- The problem -
Render every line of the records below as a JSON list of strings, one string per line, omitting blank lines and the pictures.

————

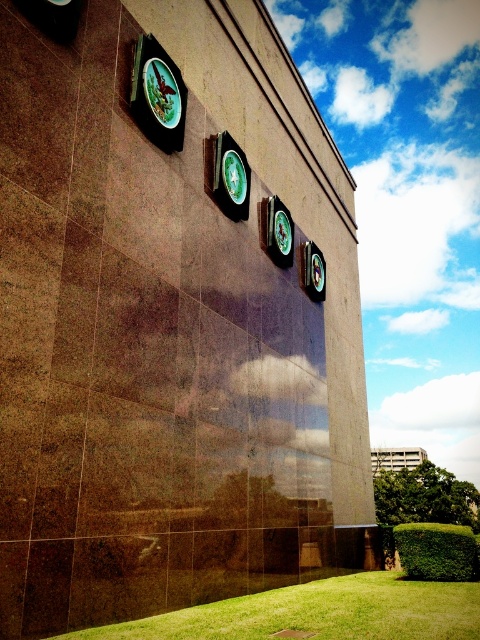
Looking at this image, you are standing in front of the building and notice the green grass at lower center and the green glossy clock at center. Which of these two objects takes up more visual space in the image?

The green glossy clock at center takes up more visual space than the green grass at lower center.

You are standing in front of a building with a wall covered in dark brown tiles. There is a point marked at coordinates (348, 586) on the wall. If you want to touch this point with a 1.8m long pole, can you reach it?

The distance between the point and the camera is 9.61 meters. Since the pole is only 1.8 meters long, you cannot reach the point with it.

You are standing in front of the building and notice the green grass at lower center and the matte green clock at upper left. Which of these two objects appears smaller in size?

The green grass at lower center appears smaller in size compared to the matte green clock at upper left.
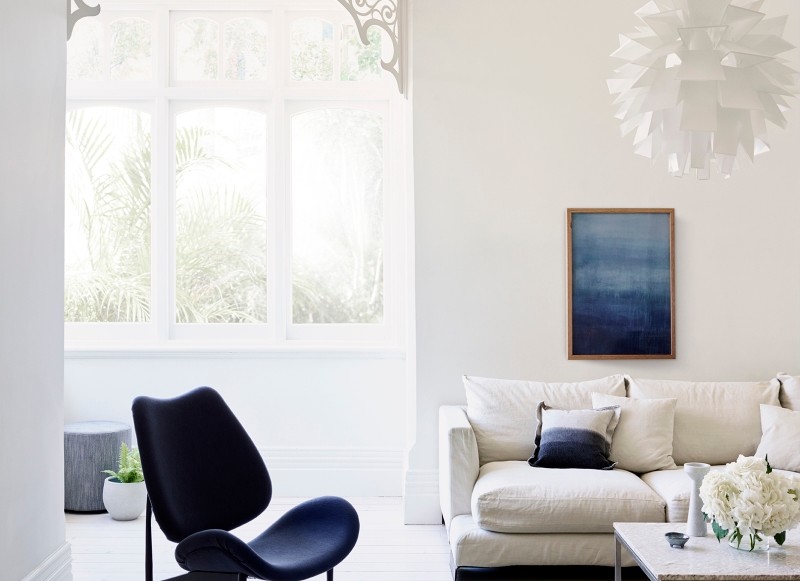
Where is `pillow`? This screenshot has height=581, width=800. pillow is located at coordinates click(x=586, y=446).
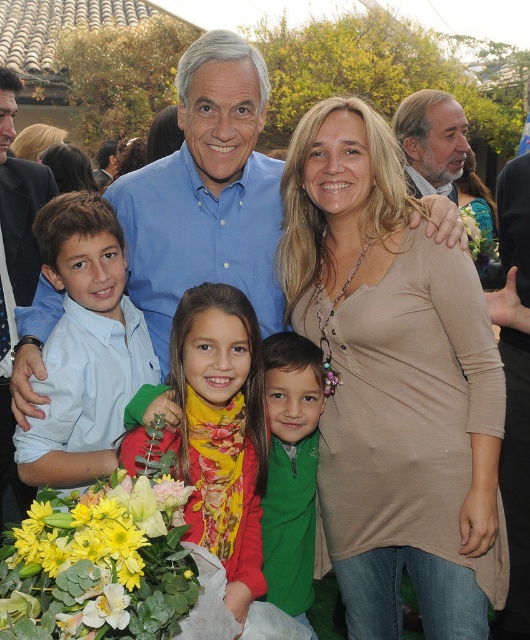
Does yellow matte flowers at lower left have a larger size compared to green fleece jacket at center?

No, yellow matte flowers at lower left is not bigger than green fleece jacket at center.

Is point (189, 582) more distant than point (285, 442)?

No, it is not.

In order to click on yellow matte flowers at lower left in this screenshot , I will do `click(101, 564)`.

Image resolution: width=530 pixels, height=640 pixels. Describe the element at coordinates (393, 384) in the screenshot. I see `beige fabric dress at center` at that location.

Is beige fabric dress at center above blue shirt at center?

Actually, beige fabric dress at center is below blue shirt at center.

Describe the element at coordinates (393, 384) in the screenshot. The height and width of the screenshot is (640, 530). I see `beige fabric dress at center` at that location.

At what (x,y) coordinates should I click in order to perform the action: click on beige fabric dress at center. Please return your answer as a coordinate pair (x, y). This screenshot has height=640, width=530. Looking at the image, I should click on click(x=393, y=384).

Between yellow floral scarf at center and gray hair man at upper right, which one appears on the right side from the viewer's perspective?

From the viewer's perspective, gray hair man at upper right appears more on the right side.

Which is in front, point (233, 404) or point (436, 172)?

Point (233, 404) is more forward.

Is point (227, 413) positioned after point (429, 179)?

No, it is not.

Where is `yellow floral scarf at center`? Image resolution: width=530 pixels, height=640 pixels. yellow floral scarf at center is located at coordinates click(x=222, y=432).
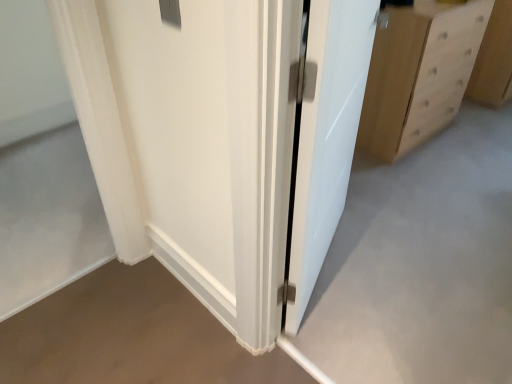
Question: Based on their positions, is white glossy door at center located to the left or right of light brown wood chest of drawers at right?

Choices:
 (A) right
 (B) left

Answer: (B)

Question: Considering the positions of white glossy door at center and light brown wood chest of drawers at right in the image, is white glossy door at center wider or thinner than light brown wood chest of drawers at right?

Choices:
 (A) thin
 (B) wide

Answer: (A)

Question: Which object is the closest to the light wood drawer at right?

Choices:
 (A) white sheer curtain at left
 (B) white glossy door at center
 (C) light brown wood chest of drawers at right

Answer: (C)

Question: Considering the real-world distances, which object is closest to the light brown wood chest of drawers at right?

Choices:
 (A) light wood drawer at right
 (B) white sheer curtain at left
 (C) white glossy door at center

Answer: (A)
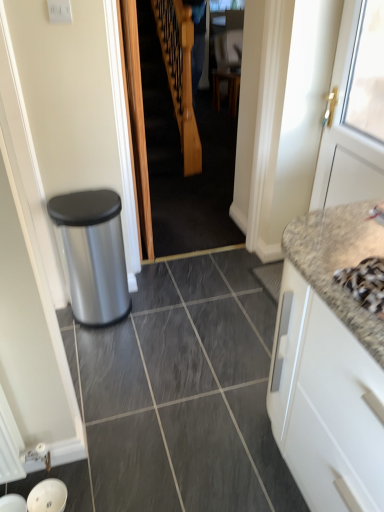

————

- Exercise solution -
[
  "Looking at this image, you are standing in front of the building and notice the green grass at lower center and the green glossy clock at center. Which of these two objects takes up more visual space in the image?",
  "The green glossy clock at center takes up more visual space than the green grass at lower center.",
  "You are standing in front of a building with a wall covered in dark brown tiles. There is a point marked at coordinates (348, 586) on the wall. If you want to touch this point with a 1.8m long pole, can you reach it?",
  "The distance between the point and the camera is 9.61 meters. Since the pole is only 1.8 meters long, you cannot reach the point with it.",
  "You are standing in front of the building and notice the green grass at lower center and the matte green clock at upper left. Which of these two objects appears smaller in size?",
  "The green grass at lower center appears smaller in size compared to the matte green clock at upper left.",
  "Where is `pillow`? This screenshot has height=581, width=800. pillow is located at coordinates click(x=586, y=446).",
  "Does yellow matte flowers at lower left have a larger size compared to green fleece jacket at center?",
  "No, yellow matte flowers at lower left is not bigger than green fleece jacket at center.",
  "Is point (189, 582) more distant than point (285, 442)?",
  "No, it is not.",
  "In order to click on yellow matte flowers at lower left in this screenshot , I will do `click(101, 564)`.",
  "Image resolution: width=530 pixels, height=640 pixels. Describe the element at coordinates (393, 384) in the screenshot. I see `beige fabric dress at center` at that location.",
  "Is beige fabric dress at center above blue shirt at center?",
  "Actually, beige fabric dress at center is below blue shirt at center.",
  "Describe the element at coordinates (393, 384) in the screenshot. The height and width of the screenshot is (640, 530). I see `beige fabric dress at center` at that location.",
  "At what (x,y) coordinates should I click in order to perform the action: click on beige fabric dress at center. Please return your answer as a coordinate pair (x, y). This screenshot has height=640, width=530. Looking at the image, I should click on click(x=393, y=384).",
  "Between yellow floral scarf at center and gray hair man at upper right, which one appears on the right side from the viewer's perspective?",
  "From the viewer's perspective, gray hair man at upper right appears more on the right side.",
  "Which is in front, point (233, 404) or point (436, 172)?",
  "Point (233, 404) is more forward.",
  "Is point (227, 413) positioned after point (429, 179)?",
  "No, it is not.",
  "Where is `yellow floral scarf at center`? Image resolution: width=530 pixels, height=640 pixels. yellow floral scarf at center is located at coordinates click(x=222, y=432).",
  "Question: Based on their positions, is white glossy door at center located to the left or right of light brown wood chest of drawers at right?",
  "Choices:",
  " (A) right",
  " (B) left",
  "Answer: (B)",
  "Question: Considering the positions of white glossy door at center and light brown wood chest of drawers at right in the image, is white glossy door at center wider or thinner than light brown wood chest of drawers at right?",
  "Choices:",
  " (A) thin",
  " (B) wide",
  "Answer: (A)",
  "Question: Which object is the closest to the light wood drawer at right?",
  "Choices:",
  " (A) white sheer curtain at left",
  " (B) white glossy door at center",
  " (C) light brown wood chest of drawers at right",
  "Answer: (C)",
  "Question: Considering the real-world distances, which object is closest to the light brown wood chest of drawers at right?",
  "Choices:",
  " (A) light wood drawer at right",
  " (B) white sheer curtain at left",
  " (C) white glossy door at center",
  "Answer: (A)"
]